What to do
Repeat only the lines below from the one that contains "orange tape: 7 -> 9" through the final line, exactly. Omit pictures.

Data records
# # # #
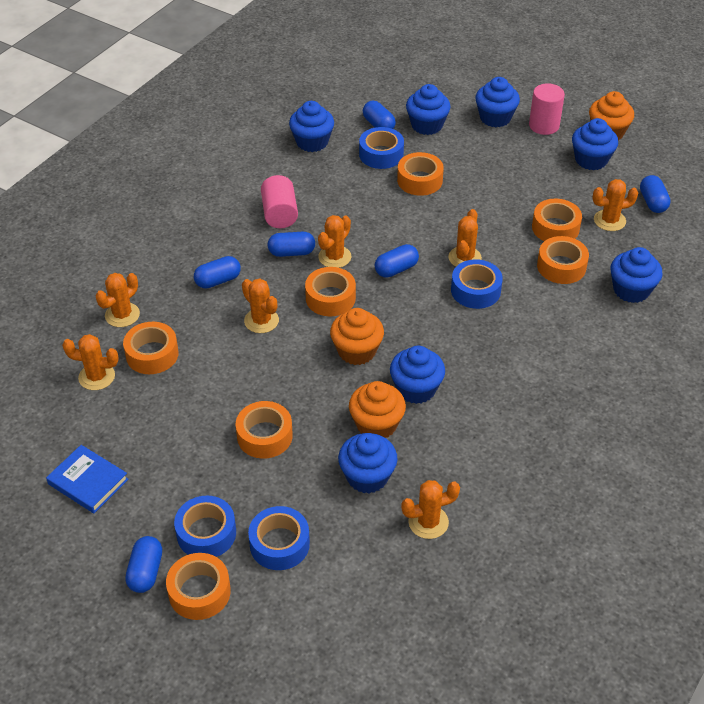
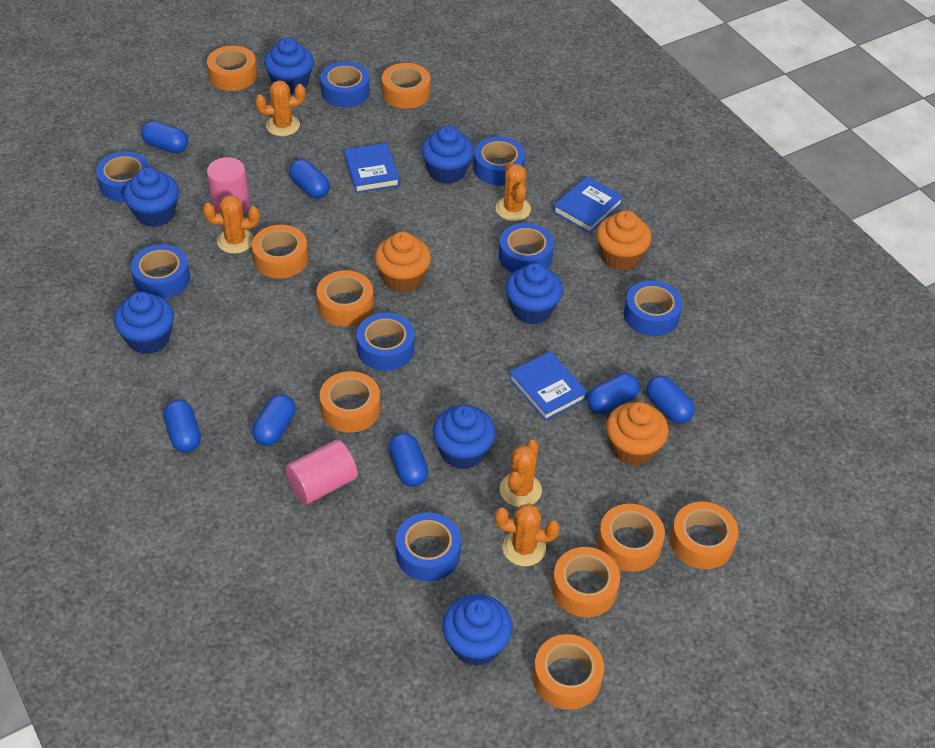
blue book: 1 -> 3
blue capsule: 6 -> 7
blue tape: 4 -> 8
orange cactus: 7 -> 5
orange tape: 7 -> 9

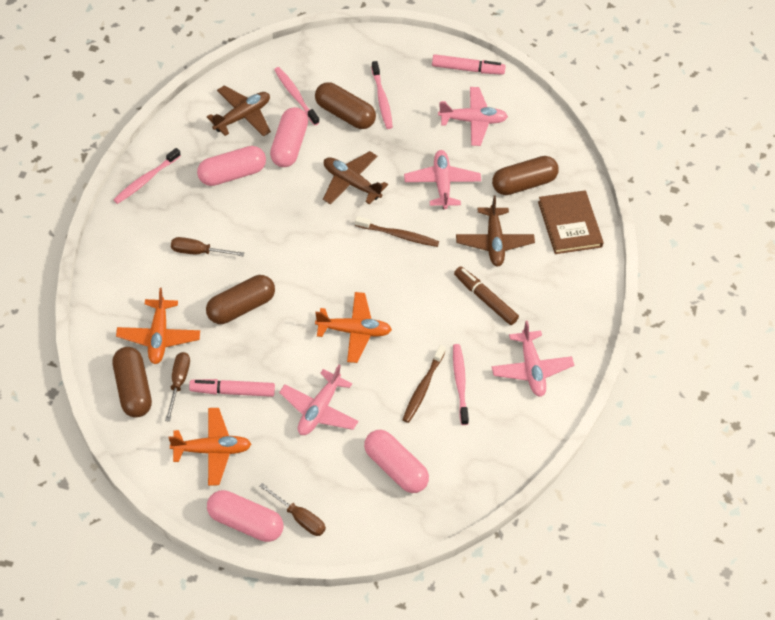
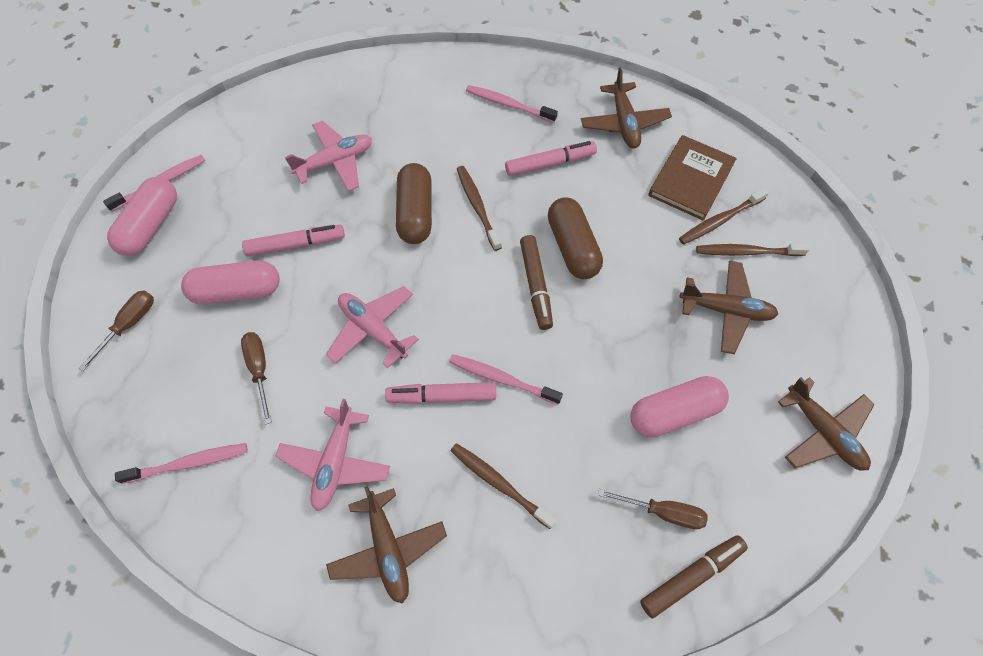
brown capsule: 4 -> 2
brown marker: 1 -> 2
brown plane: 3 -> 4
brown toothbrush: 2 -> 4
orange plane: 3 -> 0
pink capsule: 4 -> 3
pink marker: 2 -> 3
pink plane: 4 -> 3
# # # #
Solution
orange tape: 7 -> 9

brown capsule: 4 -> 2
brown marker: 1 -> 2
brown plane: 3 -> 4
brown toothbrush: 2 -> 4
orange plane: 3 -> 0
pink capsule: 4 -> 3
pink marker: 2 -> 3
pink plane: 4 -> 3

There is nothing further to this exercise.